[[ Task material open ]]
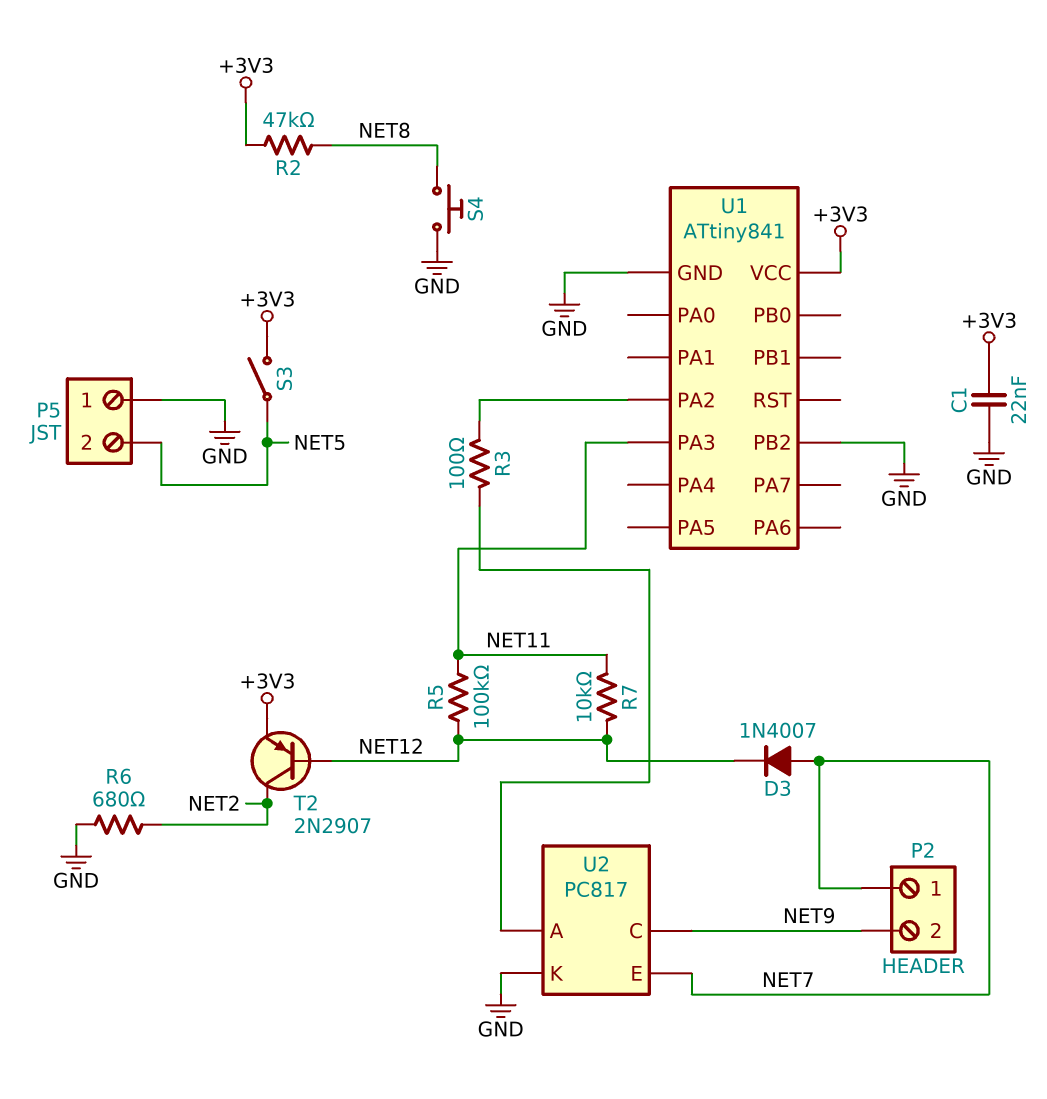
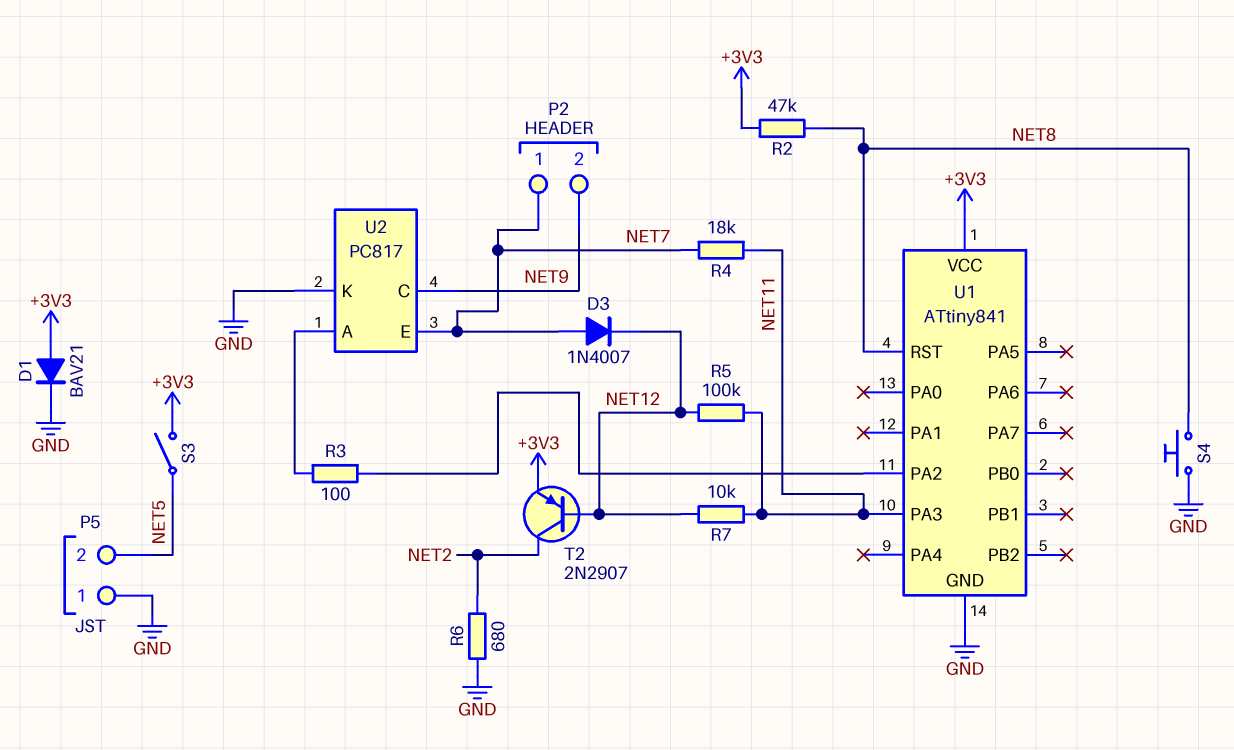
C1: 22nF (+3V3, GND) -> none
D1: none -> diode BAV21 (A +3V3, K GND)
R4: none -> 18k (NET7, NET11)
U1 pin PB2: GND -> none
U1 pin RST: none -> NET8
[[ Task material closed ]]
[[ Task material open ]]
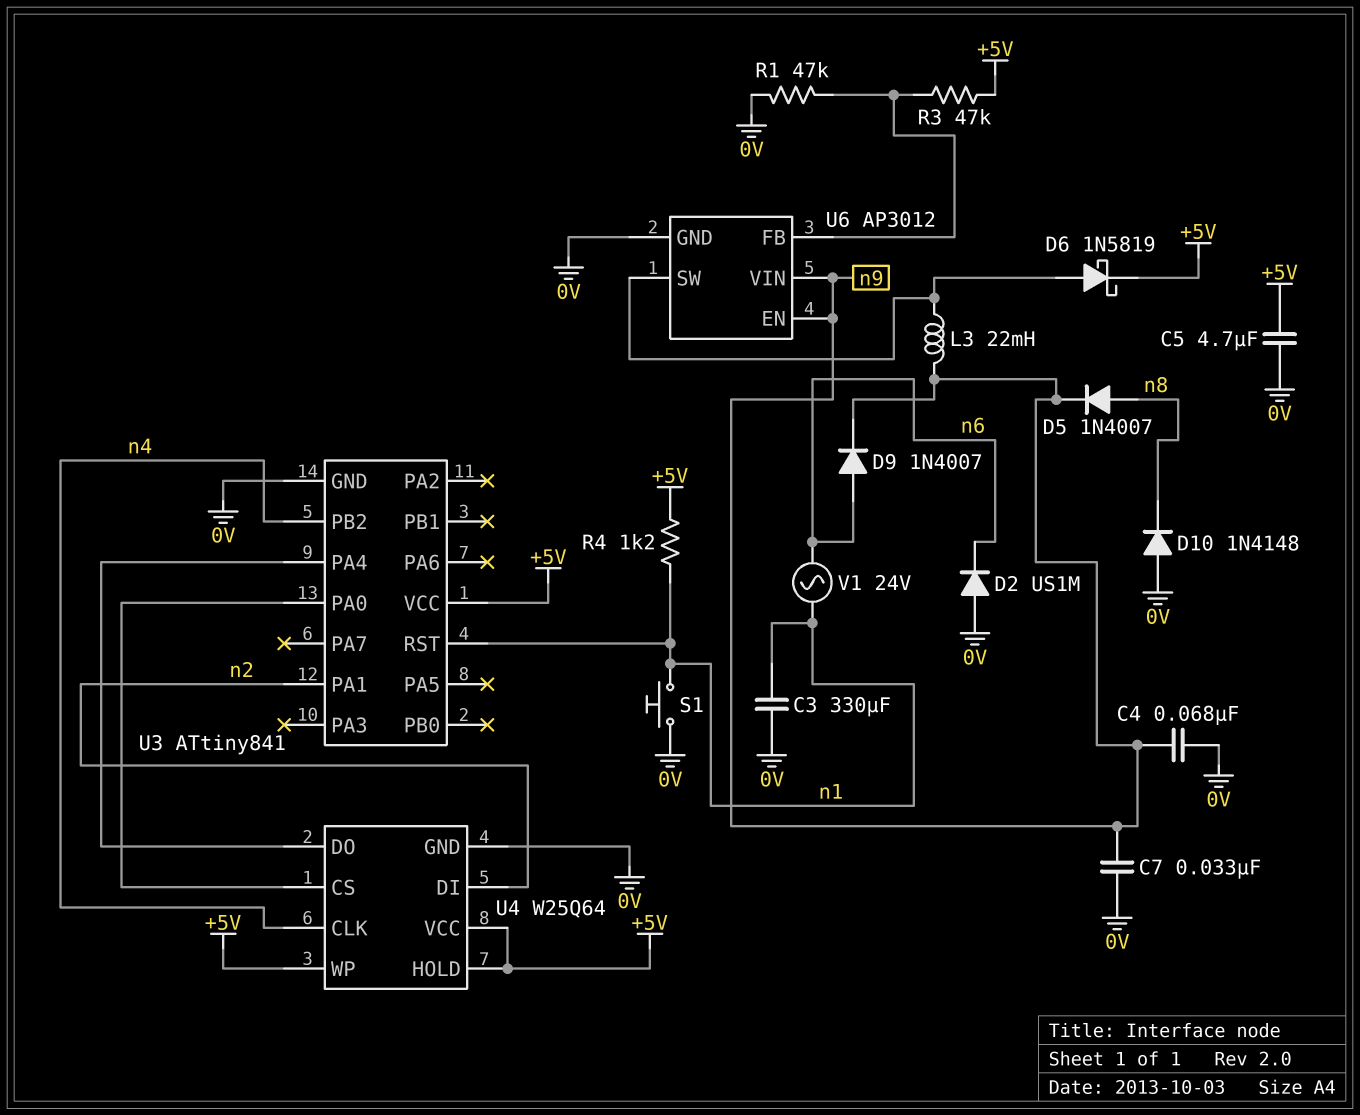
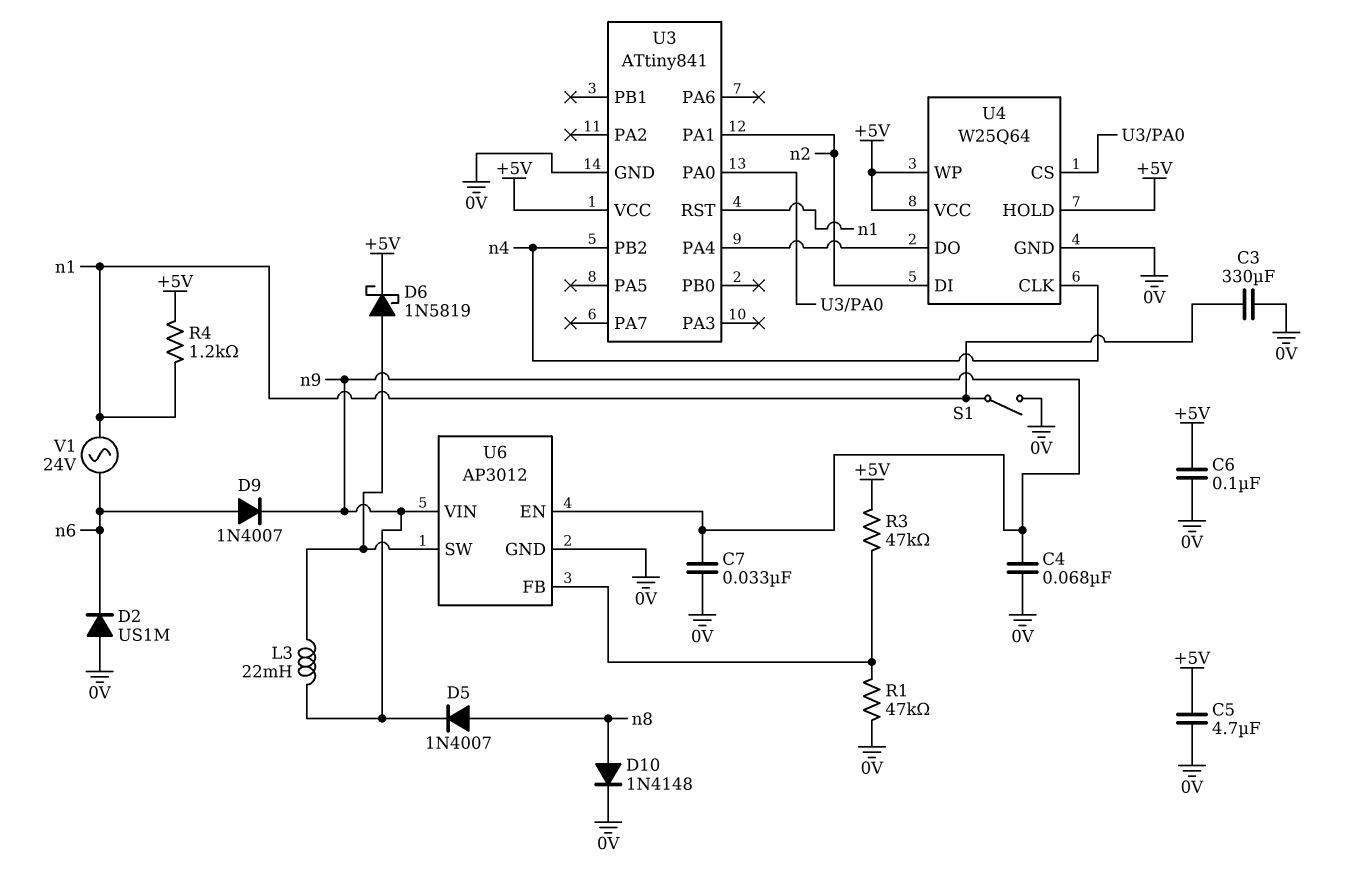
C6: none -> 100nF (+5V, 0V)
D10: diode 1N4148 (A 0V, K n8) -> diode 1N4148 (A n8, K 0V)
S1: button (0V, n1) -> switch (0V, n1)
[[ Task material closed ]]
## Activity
From the data above, output only the lines between the line containing "D1: none -> diode BAV21 (A +3V3, K GND)" and the line containing "U1 pin RST: none -> NET8", inclusive, exactly as written.

## Solution to this task
D1: none -> diode BAV21 (A +3V3, K GND)
R4: none -> 18k (NET7, NET11)
U1 pin PB2: GND -> none
U1 pin RST: none -> NET8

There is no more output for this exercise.